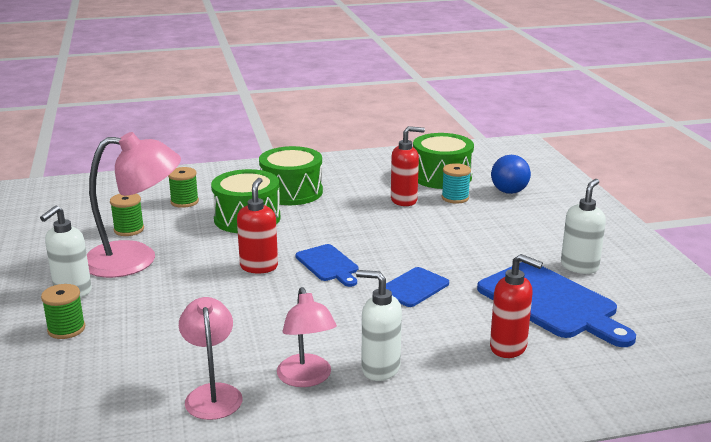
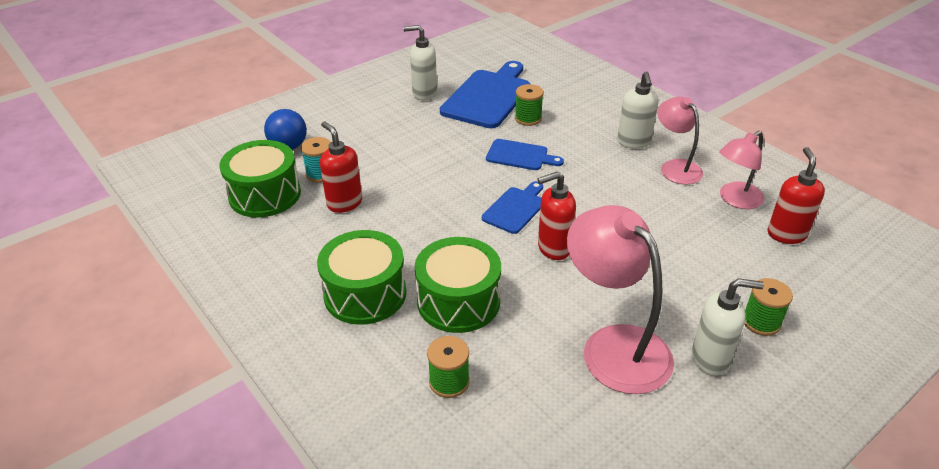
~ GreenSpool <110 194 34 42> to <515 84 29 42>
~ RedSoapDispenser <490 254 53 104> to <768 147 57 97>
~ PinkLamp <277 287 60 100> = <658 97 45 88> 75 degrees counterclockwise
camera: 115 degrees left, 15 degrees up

_ _ _ _ _ _ _

In the listing, how many lines include the string "degrees"? State the number alone.

2